● Action item
If a line includes "AGND", copy it out of the entries.

[Change detection outputs]
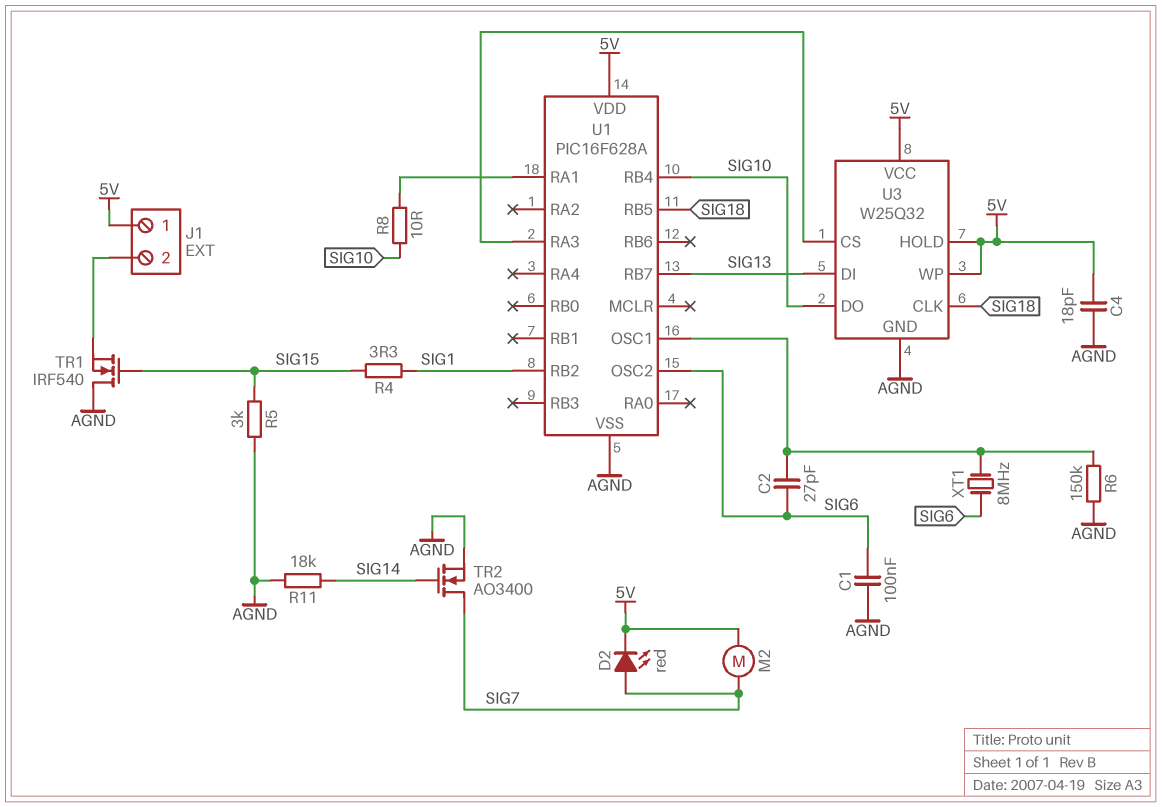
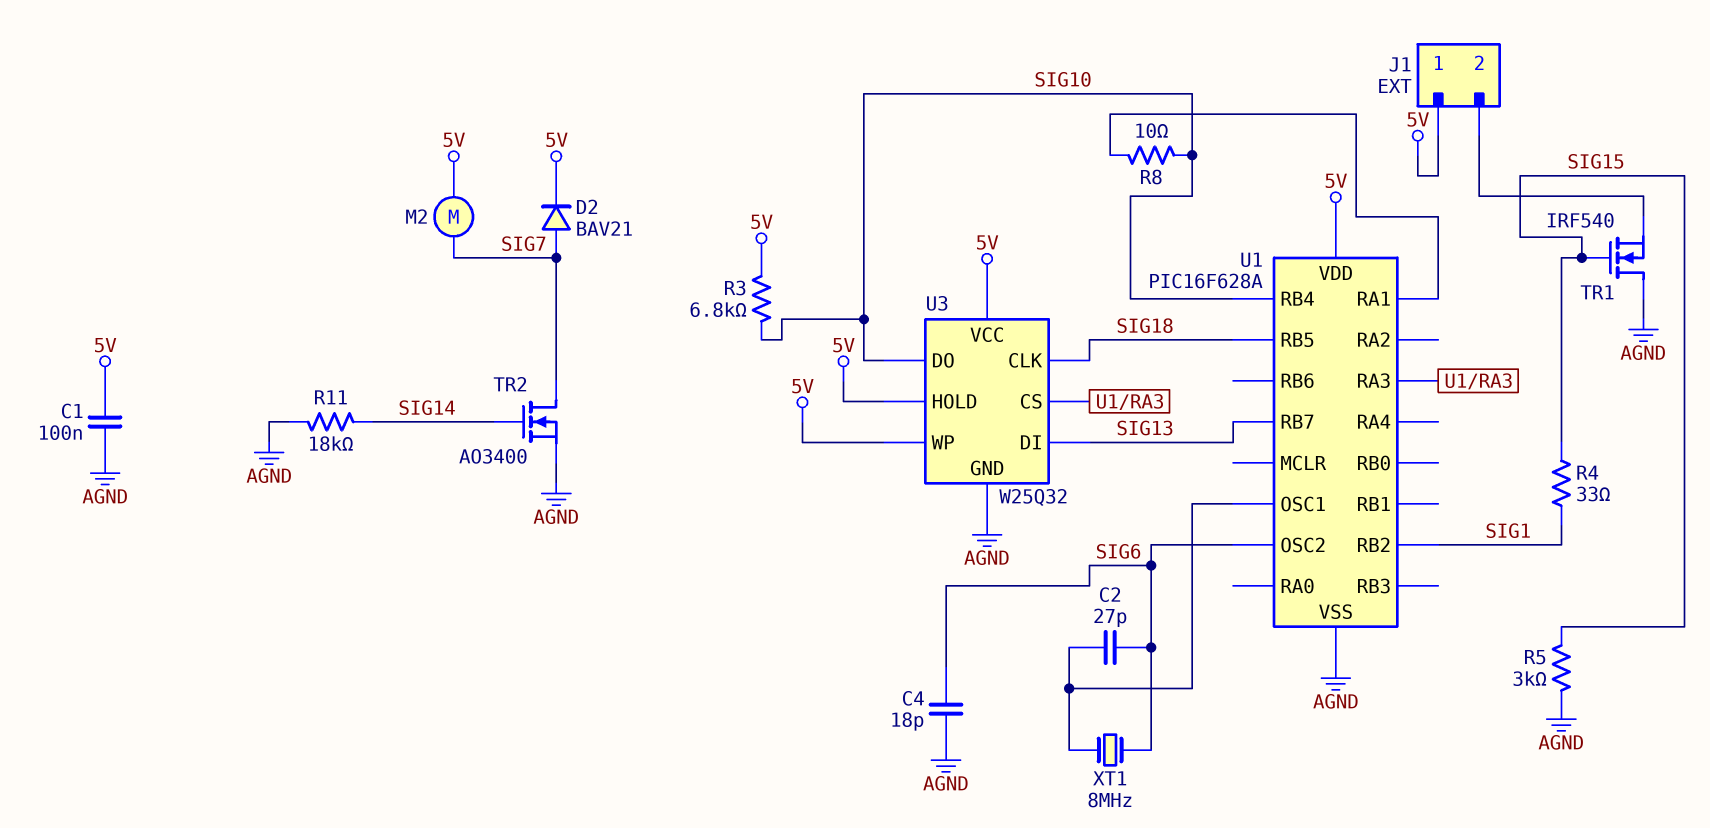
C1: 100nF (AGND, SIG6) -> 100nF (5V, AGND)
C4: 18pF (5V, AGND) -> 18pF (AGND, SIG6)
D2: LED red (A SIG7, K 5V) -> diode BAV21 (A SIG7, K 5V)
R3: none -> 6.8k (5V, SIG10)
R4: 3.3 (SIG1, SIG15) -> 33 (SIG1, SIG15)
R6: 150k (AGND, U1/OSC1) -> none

● Output below
C1: 100nF (AGND, SIG6) -> 100nF (5V, AGND)
C4: 18pF (5V, AGND) -> 18pF (AGND, SIG6)
R6: 150k (AGND, U1/OSC1) -> none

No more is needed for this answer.